PROBLEM TO WORK ON -
Could you arrange everything from the line containing "Identify the location of nimble." down to the last of the lines below as a numbered list, skipping any blank lines? Leave the pictures out of your answer.

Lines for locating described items

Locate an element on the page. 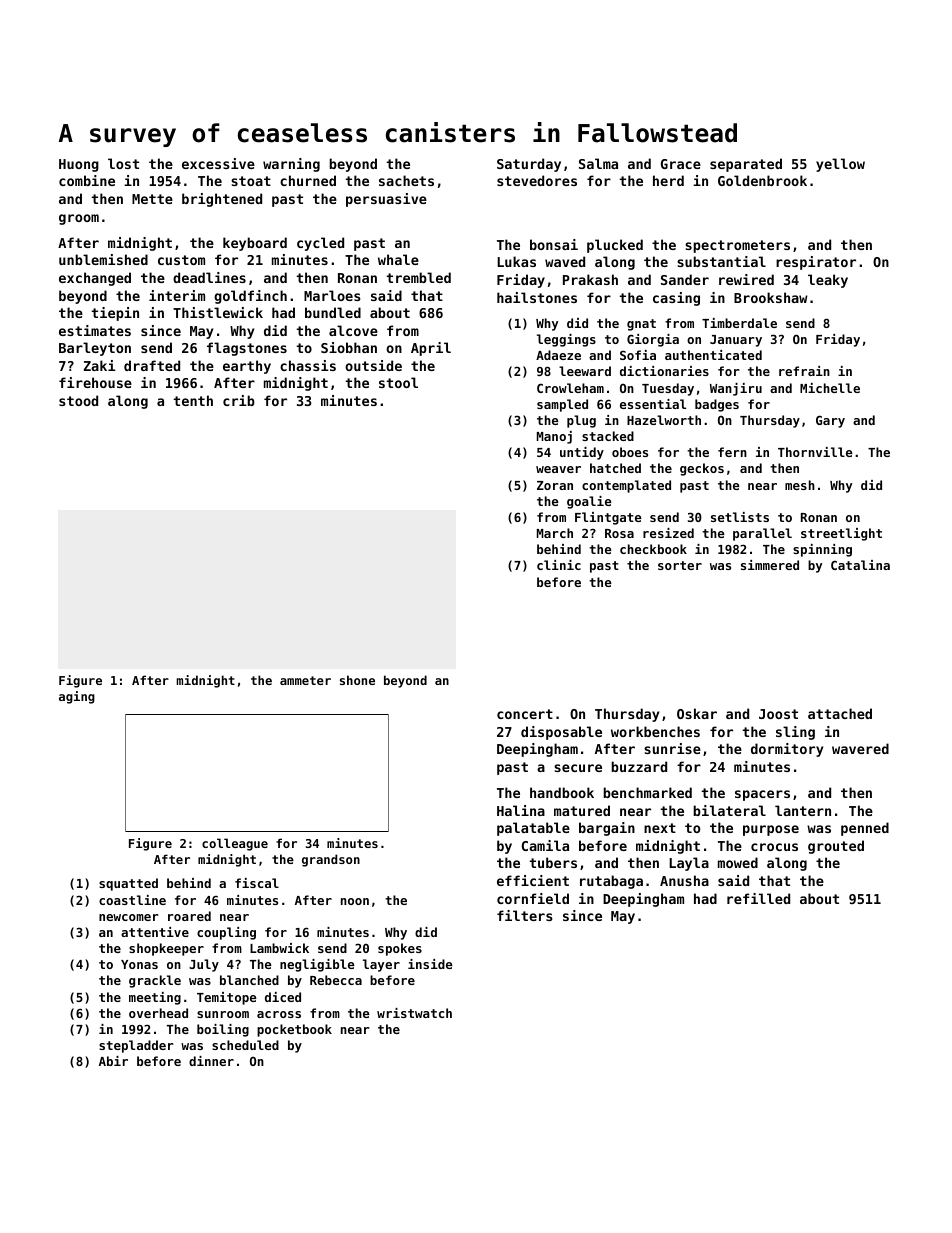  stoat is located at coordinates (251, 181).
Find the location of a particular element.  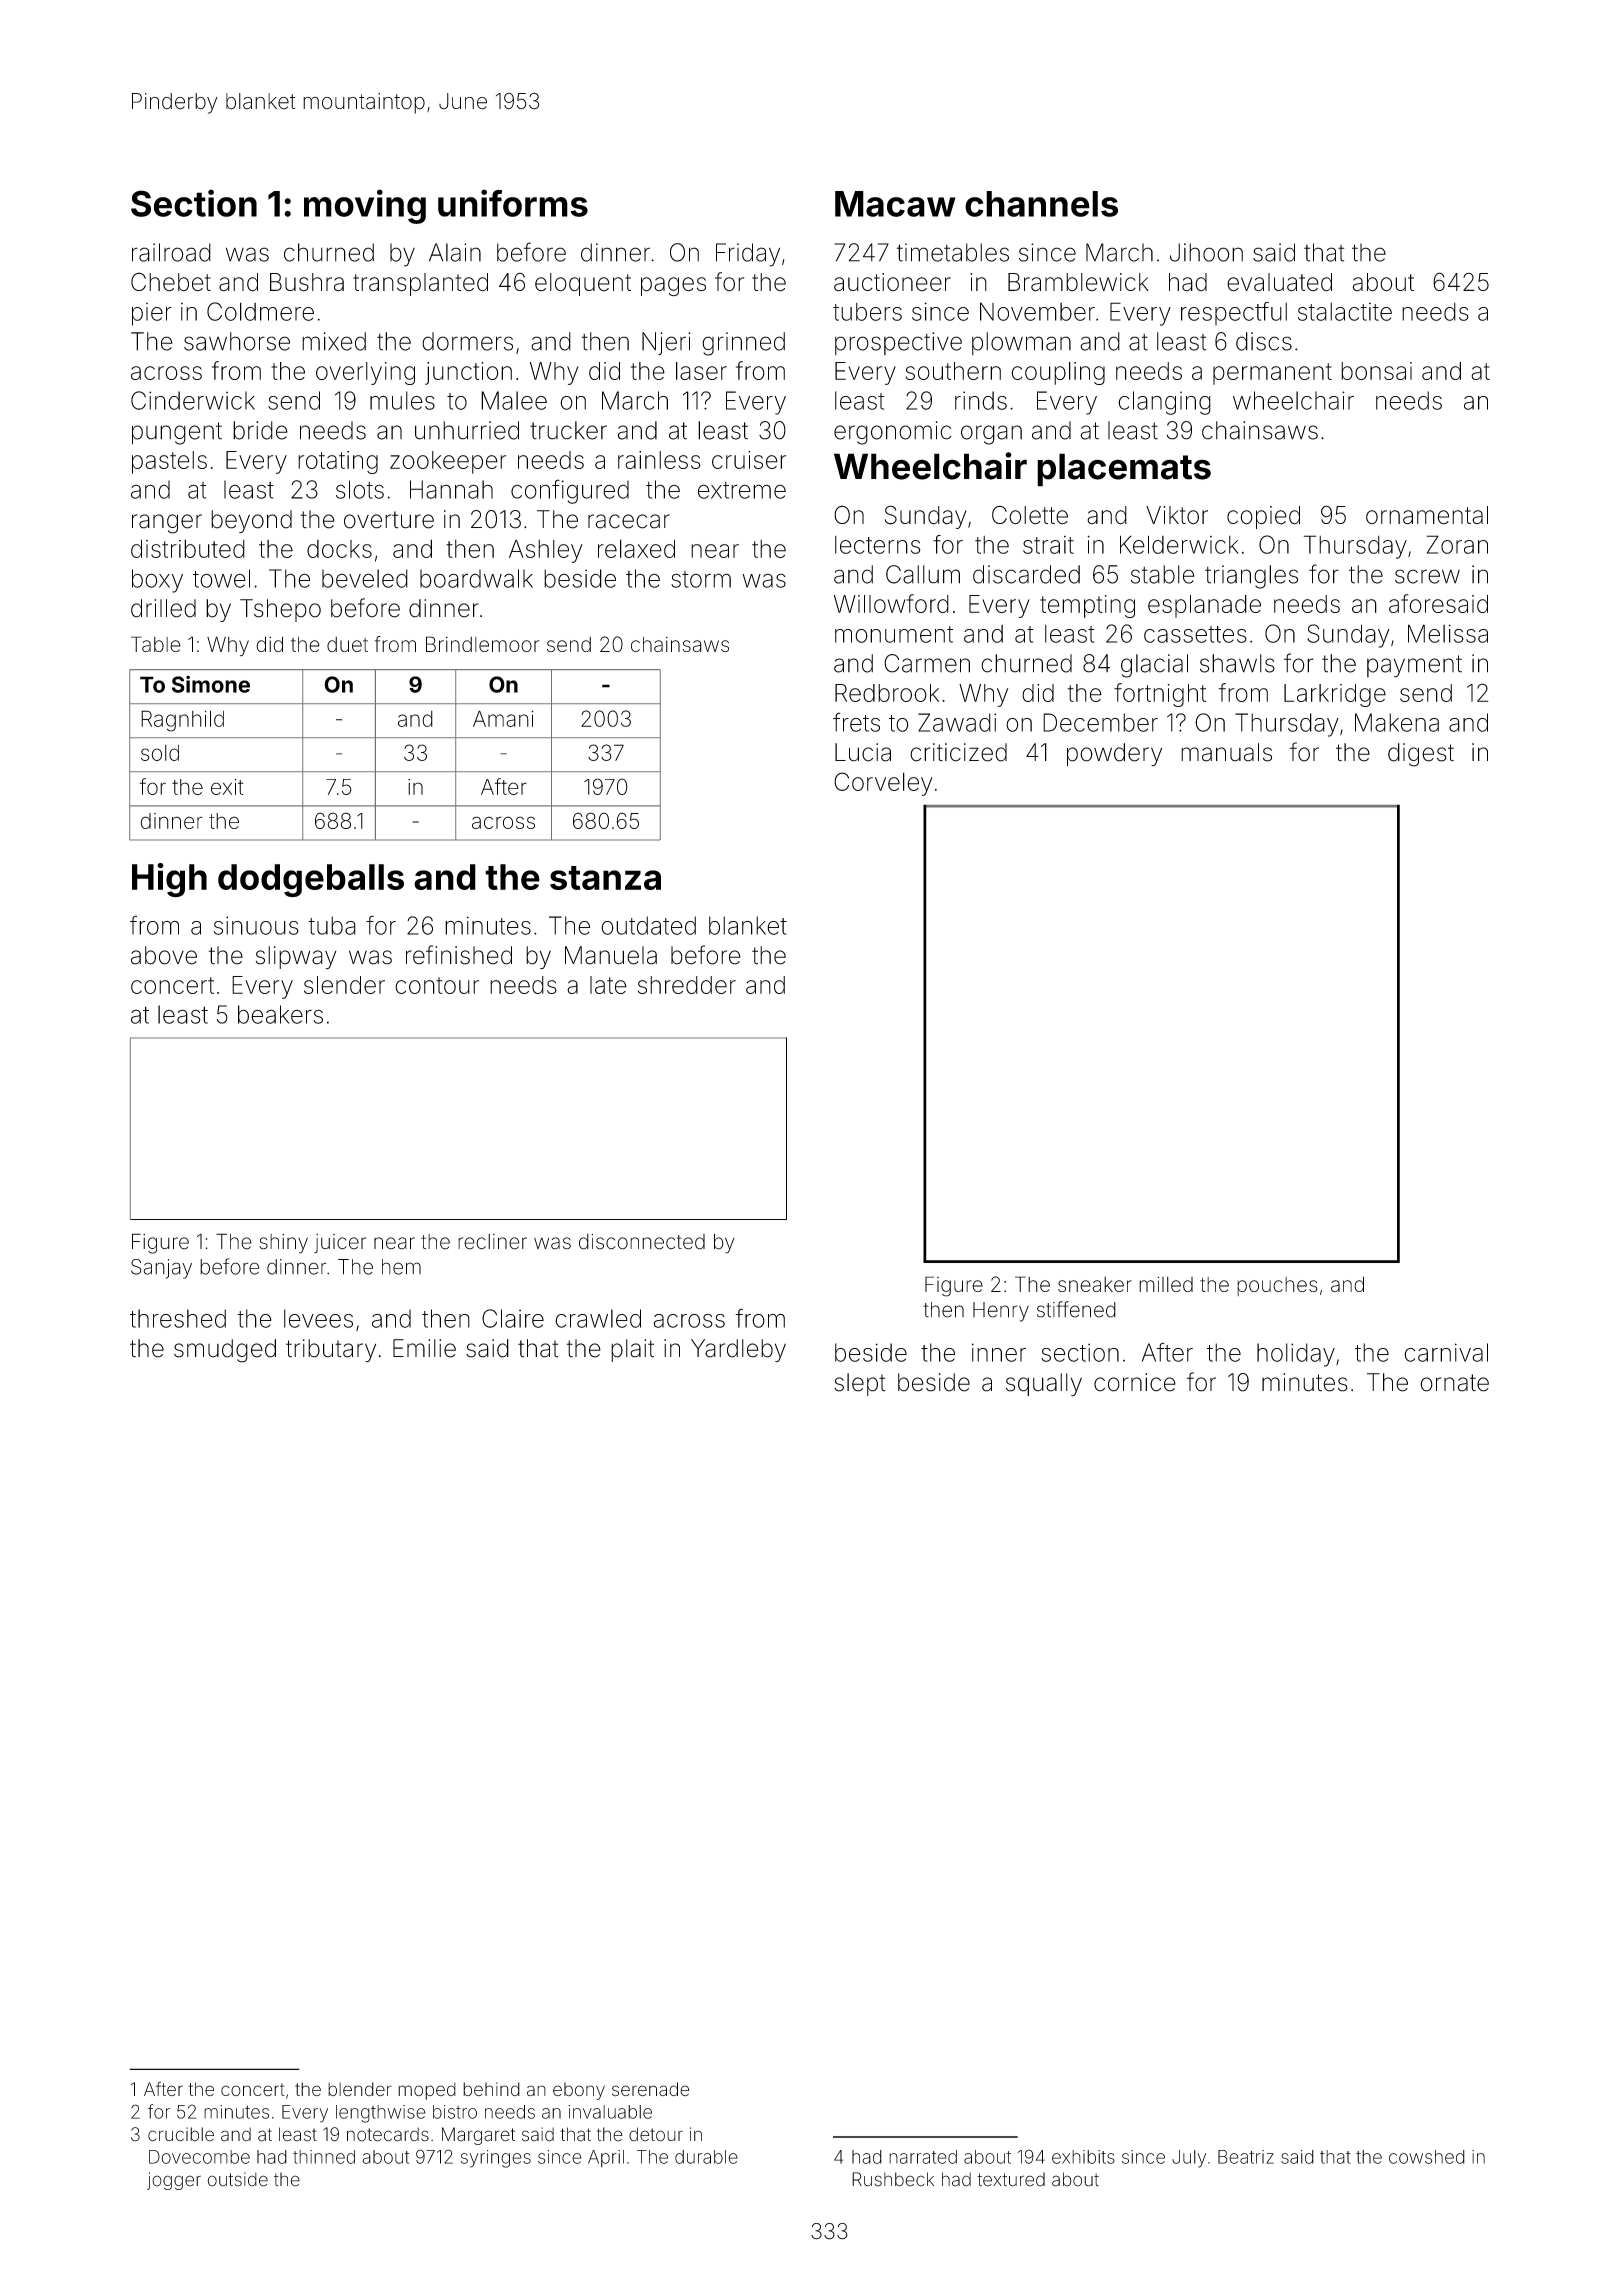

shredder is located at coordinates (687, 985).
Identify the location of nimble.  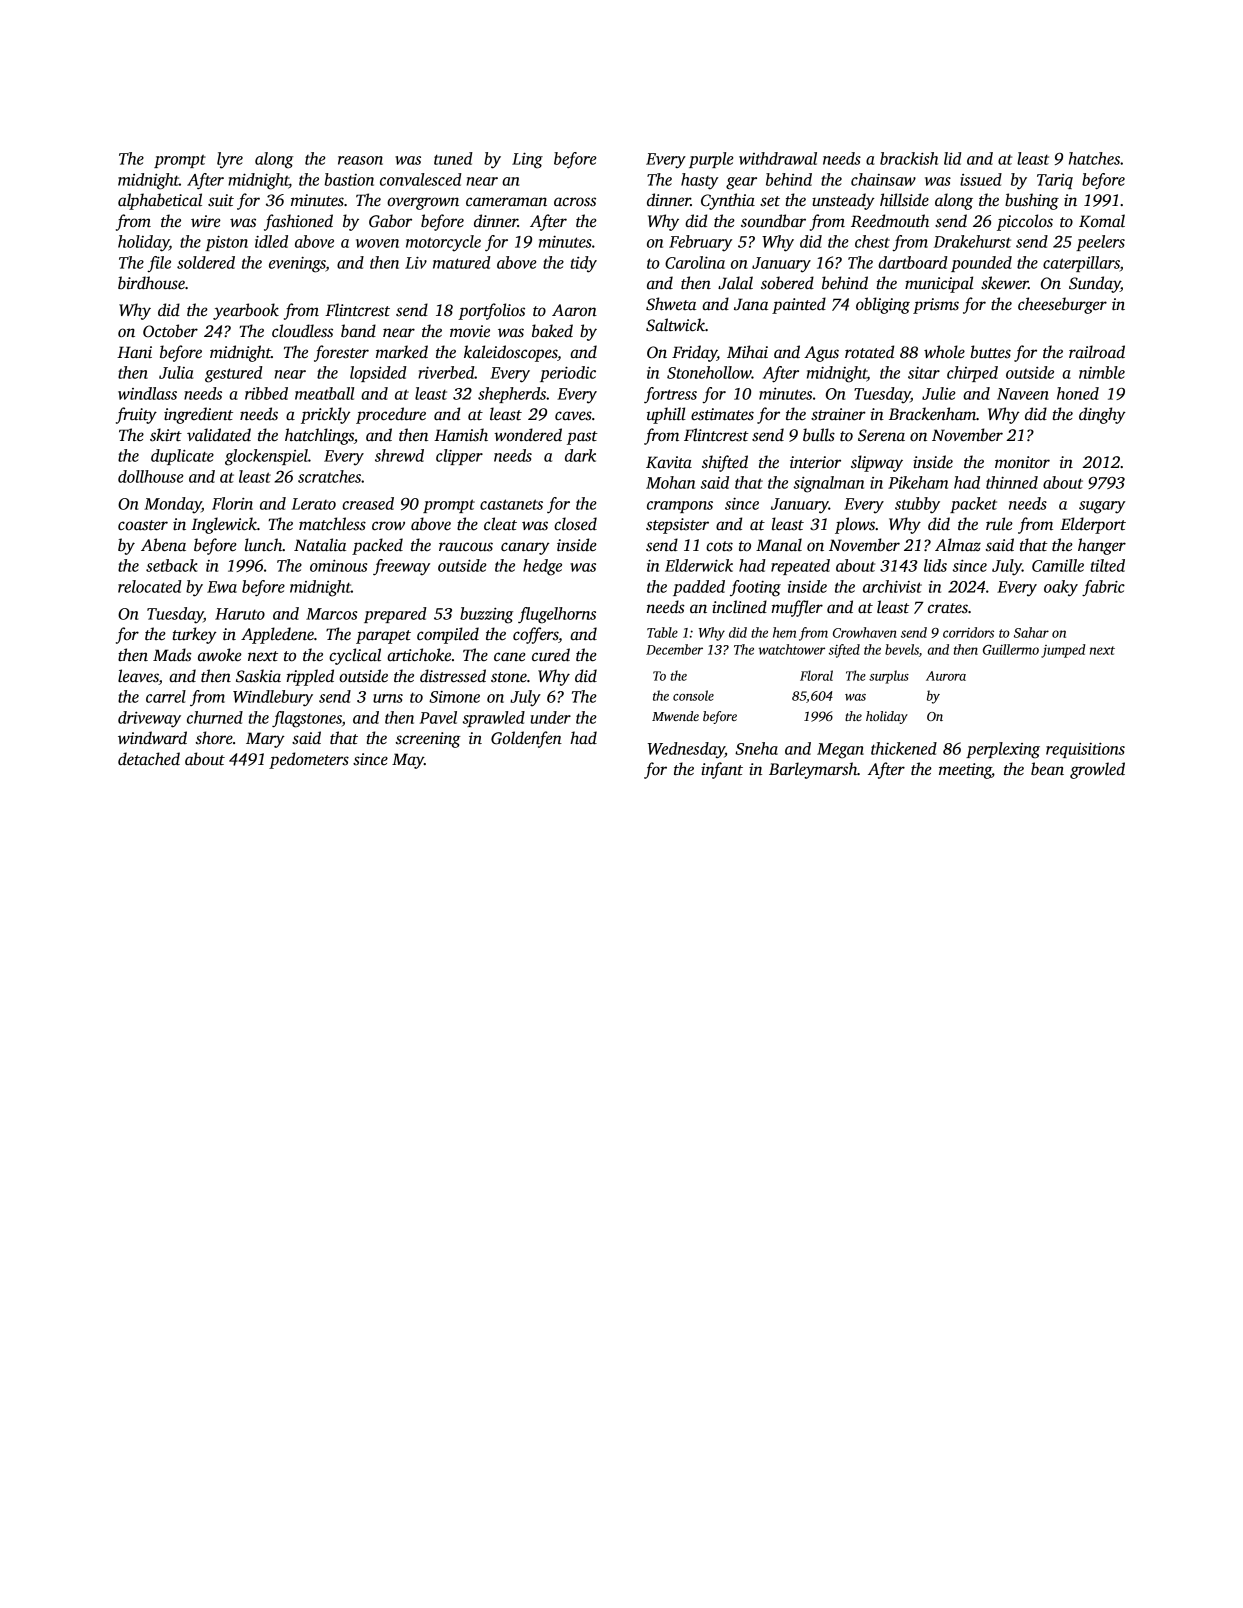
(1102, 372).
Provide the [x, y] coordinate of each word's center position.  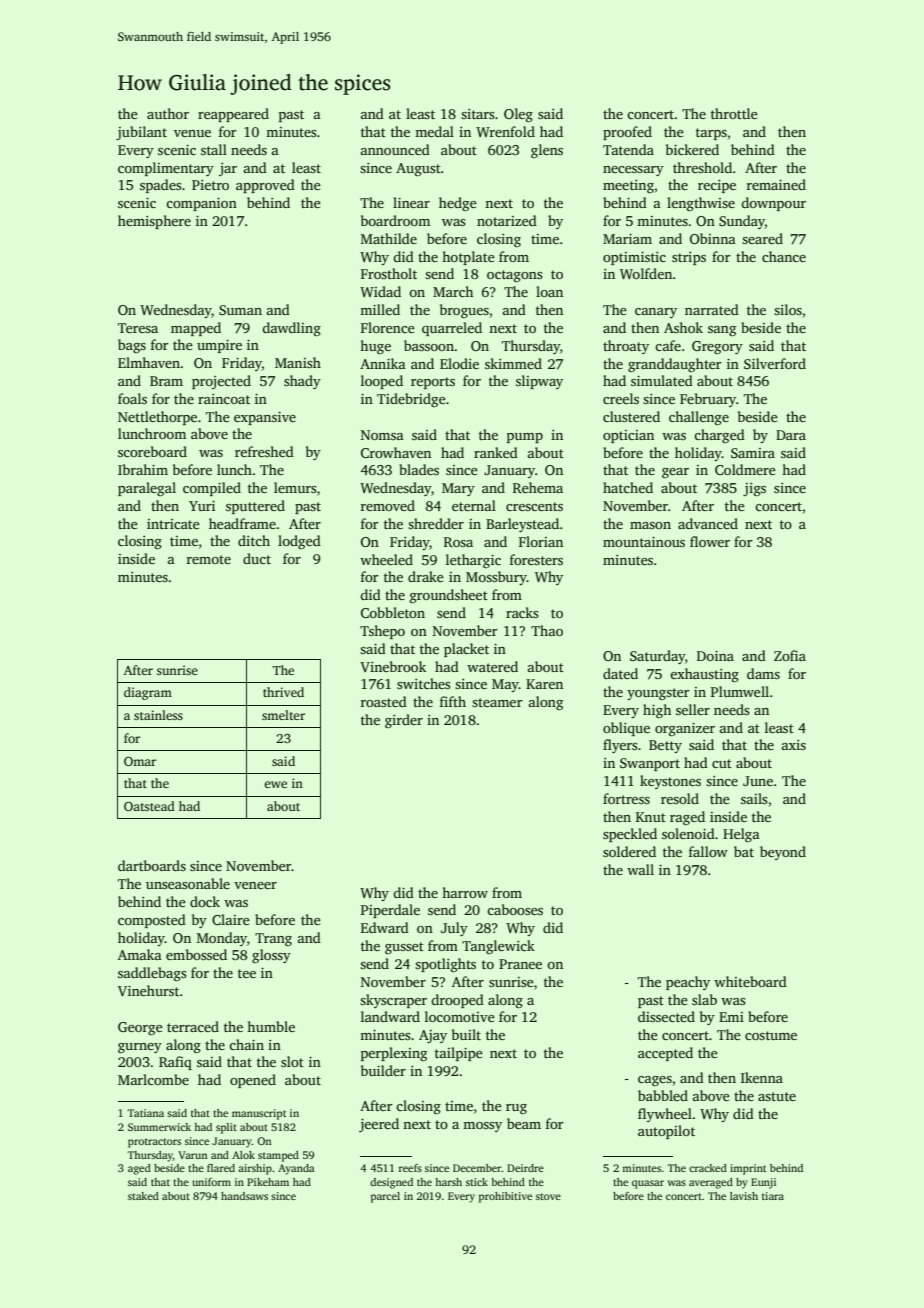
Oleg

SOLUTION FOR THIS EXERCISE -
1. Identify the location of nimble.  
2. (1102, 372).
3. Provide the [x, y] coordinate of each word's center position.  
4. Oleg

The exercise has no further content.